* _Brief_:
Among the entries below, please show each line that carries the word "brick".

* _Extracted entries_:

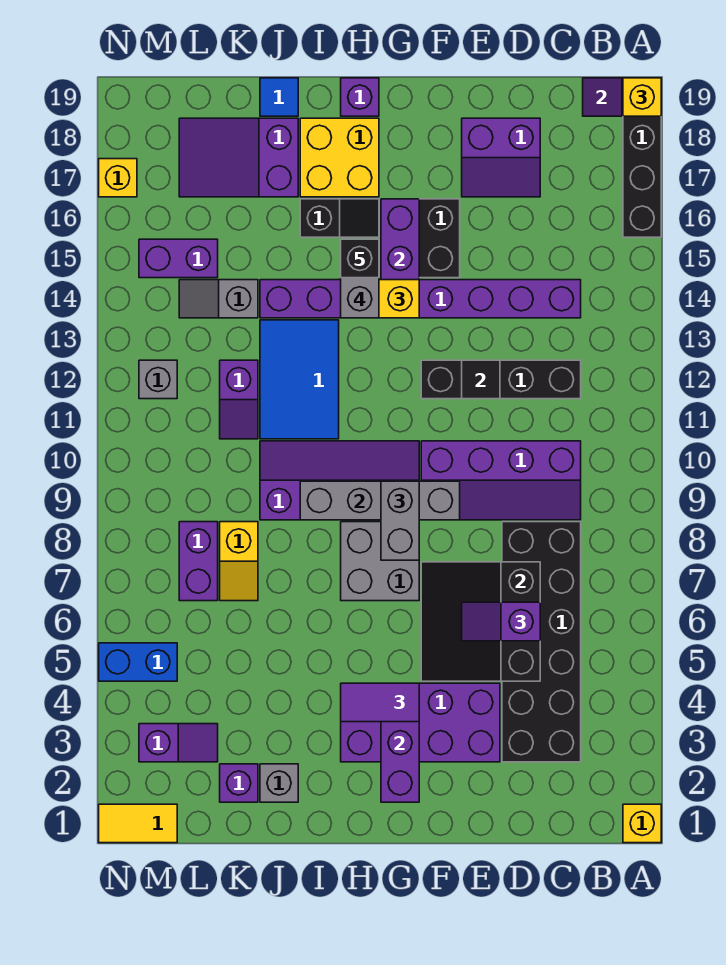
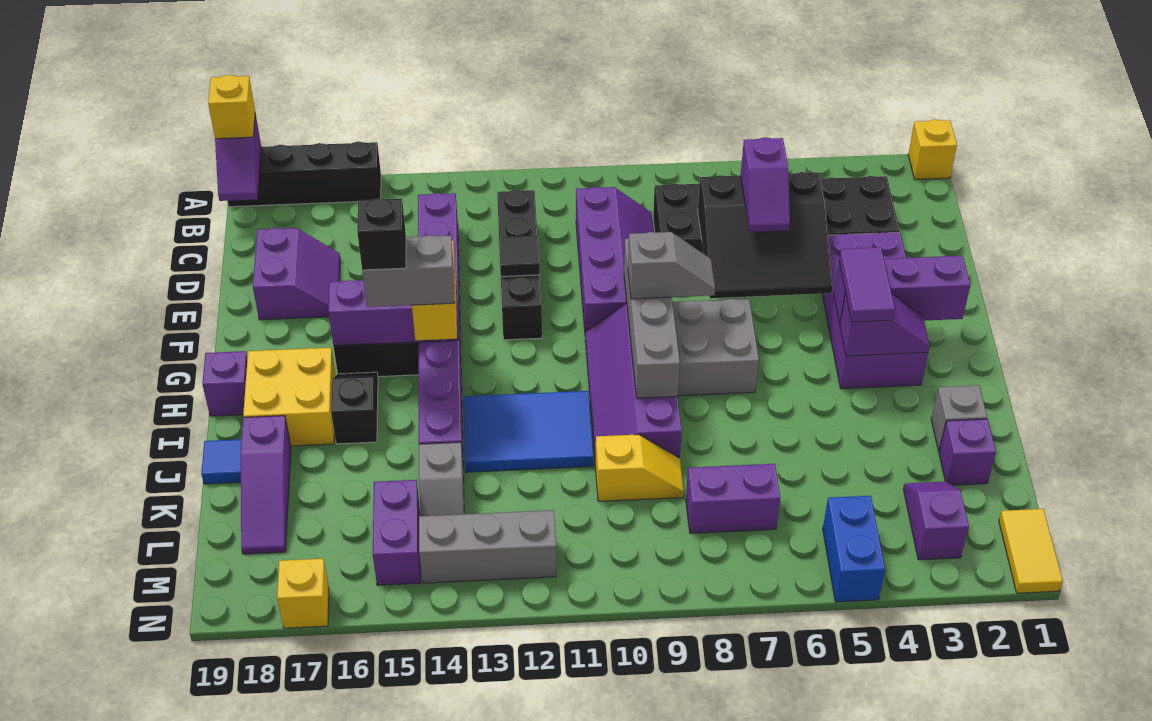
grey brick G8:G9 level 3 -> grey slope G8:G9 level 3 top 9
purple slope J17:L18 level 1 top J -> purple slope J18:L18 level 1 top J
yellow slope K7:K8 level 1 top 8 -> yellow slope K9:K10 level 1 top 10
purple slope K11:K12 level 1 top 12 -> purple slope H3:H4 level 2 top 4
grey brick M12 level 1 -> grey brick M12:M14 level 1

...

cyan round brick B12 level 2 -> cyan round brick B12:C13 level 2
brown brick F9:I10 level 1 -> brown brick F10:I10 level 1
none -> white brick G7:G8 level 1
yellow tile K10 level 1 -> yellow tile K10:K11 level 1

==

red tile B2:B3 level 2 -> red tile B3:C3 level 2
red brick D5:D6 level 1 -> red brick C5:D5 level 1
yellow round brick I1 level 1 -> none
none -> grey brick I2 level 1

* _Solution_:
grey brick G8:G9 level 3 -> grey slope G8:G9 level 3 top 9
grey brick M12 level 1 -> grey brick M12:M14 level 1
cyan round brick B12 level 2 -> cyan round brick B12:C13 level 2
brown brick F9:I10 level 1 -> brown brick F10:I10 level 1
none -> white brick G7:G8 level 1
red brick D5:D6 level 1 -> red brick C5:D5 level 1
yellow round brick I1 level 1 -> none
none -> grey brick I2 level 1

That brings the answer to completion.